• WHAT IS NEEDED:
Please update the listing below by replacing "Federica" with "Federico" everywhere and leaving the rest as it is.

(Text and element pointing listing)
(begin)

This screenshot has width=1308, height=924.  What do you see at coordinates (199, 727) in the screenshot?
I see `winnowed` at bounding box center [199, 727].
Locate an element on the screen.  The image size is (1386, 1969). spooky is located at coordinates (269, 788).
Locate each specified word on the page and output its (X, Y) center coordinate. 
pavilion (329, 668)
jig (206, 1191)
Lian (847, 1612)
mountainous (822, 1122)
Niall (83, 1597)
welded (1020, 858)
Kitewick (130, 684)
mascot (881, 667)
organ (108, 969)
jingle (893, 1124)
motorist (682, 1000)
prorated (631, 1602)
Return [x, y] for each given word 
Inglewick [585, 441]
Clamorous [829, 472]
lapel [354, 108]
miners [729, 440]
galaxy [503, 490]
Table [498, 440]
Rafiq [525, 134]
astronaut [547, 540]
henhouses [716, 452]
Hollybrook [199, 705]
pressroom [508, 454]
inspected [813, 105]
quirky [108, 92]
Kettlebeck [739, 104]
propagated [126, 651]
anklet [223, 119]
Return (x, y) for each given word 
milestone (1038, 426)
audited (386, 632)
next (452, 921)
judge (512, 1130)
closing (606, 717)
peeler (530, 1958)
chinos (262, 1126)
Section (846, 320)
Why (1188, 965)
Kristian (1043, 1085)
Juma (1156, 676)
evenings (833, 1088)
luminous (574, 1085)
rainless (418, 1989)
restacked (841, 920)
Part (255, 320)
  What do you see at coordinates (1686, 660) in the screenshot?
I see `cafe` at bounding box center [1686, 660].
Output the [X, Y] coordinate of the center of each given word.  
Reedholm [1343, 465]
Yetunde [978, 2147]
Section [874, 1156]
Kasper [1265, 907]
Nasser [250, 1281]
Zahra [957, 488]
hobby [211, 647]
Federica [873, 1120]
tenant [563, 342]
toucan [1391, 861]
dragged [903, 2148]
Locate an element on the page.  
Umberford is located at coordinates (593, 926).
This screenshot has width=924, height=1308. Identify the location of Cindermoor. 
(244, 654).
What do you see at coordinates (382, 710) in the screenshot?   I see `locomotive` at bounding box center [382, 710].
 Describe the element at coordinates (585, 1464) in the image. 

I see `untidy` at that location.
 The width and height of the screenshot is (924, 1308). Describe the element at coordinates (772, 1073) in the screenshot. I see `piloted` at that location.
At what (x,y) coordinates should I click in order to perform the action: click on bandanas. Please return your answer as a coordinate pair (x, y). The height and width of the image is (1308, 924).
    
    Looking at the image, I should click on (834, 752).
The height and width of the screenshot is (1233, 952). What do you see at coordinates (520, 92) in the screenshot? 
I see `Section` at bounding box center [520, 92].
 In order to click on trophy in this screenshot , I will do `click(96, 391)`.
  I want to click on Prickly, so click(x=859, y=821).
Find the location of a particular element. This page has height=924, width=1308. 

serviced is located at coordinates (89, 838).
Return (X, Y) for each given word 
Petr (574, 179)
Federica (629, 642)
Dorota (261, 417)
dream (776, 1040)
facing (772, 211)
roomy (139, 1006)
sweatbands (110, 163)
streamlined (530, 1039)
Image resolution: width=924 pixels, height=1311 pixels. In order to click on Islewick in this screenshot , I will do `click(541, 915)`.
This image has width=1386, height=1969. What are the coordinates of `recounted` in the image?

(end)

• THE RESULT:
This screenshot has width=1308, height=924.  What do you see at coordinates (199, 727) in the screenshot?
I see `winnowed` at bounding box center [199, 727].
Locate an element on the screen.  The image size is (1386, 1969). spooky is located at coordinates (269, 788).
Locate each specified word on the page and output its (X, Y) center coordinate. 
pavilion (329, 668)
jig (206, 1191)
Lian (847, 1612)
mountainous (822, 1122)
Niall (83, 1597)
welded (1020, 858)
Kitewick (130, 684)
mascot (881, 667)
organ (108, 969)
jingle (893, 1124)
motorist (682, 1000)
prorated (631, 1602)
Return [x, y] for each given word 
Inglewick [585, 441]
Clamorous [829, 472]
lapel [354, 108]
miners [729, 440]
galaxy [503, 490]
Table [498, 440]
Rafiq [525, 134]
astronaut [547, 540]
henhouses [716, 452]
Hollybrook [199, 705]
pressroom [508, 454]
inspected [813, 105]
quirky [108, 92]
Kettlebeck [739, 104]
propagated [126, 651]
anklet [223, 119]
Return (x, y) for each given word 
milestone (1038, 426)
audited (386, 632)
next (452, 921)
judge (512, 1130)
closing (606, 717)
peeler (530, 1958)
chinos (262, 1126)
Section (846, 320)
Why (1188, 965)
Kristian (1043, 1085)
Juma (1156, 676)
evenings (833, 1088)
luminous (574, 1085)
rainless (418, 1989)
restacked (841, 920)
Part (255, 320)
  What do you see at coordinates (1686, 660) in the screenshot?
I see `cafe` at bounding box center [1686, 660].
Output the [X, Y] coordinate of the center of each given word.  
Reedholm [1343, 465]
Yetunde [978, 2147]
Section [874, 1156]
Kasper [1265, 907]
Nasser [250, 1281]
Zahra [957, 488]
hobby [211, 647]
Federico [873, 1120]
tenant [563, 342]
toucan [1391, 861]
dragged [903, 2148]
Locate an element on the page.  
Umberford is located at coordinates (593, 926).
This screenshot has width=924, height=1308. Identify the location of Cindermoor. 
(244, 654).
What do you see at coordinates (382, 710) in the screenshot?   I see `locomotive` at bounding box center [382, 710].
 Describe the element at coordinates (585, 1464) in the image. 

I see `untidy` at that location.
 The width and height of the screenshot is (924, 1308). Describe the element at coordinates (772, 1073) in the screenshot. I see `piloted` at that location.
At what (x,y) coordinates should I click in order to perform the action: click on bandanas. Please return your answer as a coordinate pair (x, y). The height and width of the image is (1308, 924).
    
    Looking at the image, I should click on (834, 752).
The height and width of the screenshot is (1233, 952). What do you see at coordinates (520, 92) in the screenshot? 
I see `Section` at bounding box center [520, 92].
 In order to click on trophy in this screenshot , I will do `click(96, 391)`.
  I want to click on Prickly, so click(x=859, y=821).
Find the location of a particular element. This page has height=924, width=1308. 

serviced is located at coordinates (89, 838).
Return (X, Y) for each given word 
Petr (574, 179)
Federico (629, 642)
Dorota (261, 417)
dream (776, 1040)
facing (772, 211)
roomy (139, 1006)
sweatbands (110, 163)
streamlined (530, 1039)
Image resolution: width=924 pixels, height=1311 pixels. In order to click on Islewick in this screenshot , I will do `click(541, 915)`.
This image has width=1386, height=1969. What are the coordinates of `recounted` in the image?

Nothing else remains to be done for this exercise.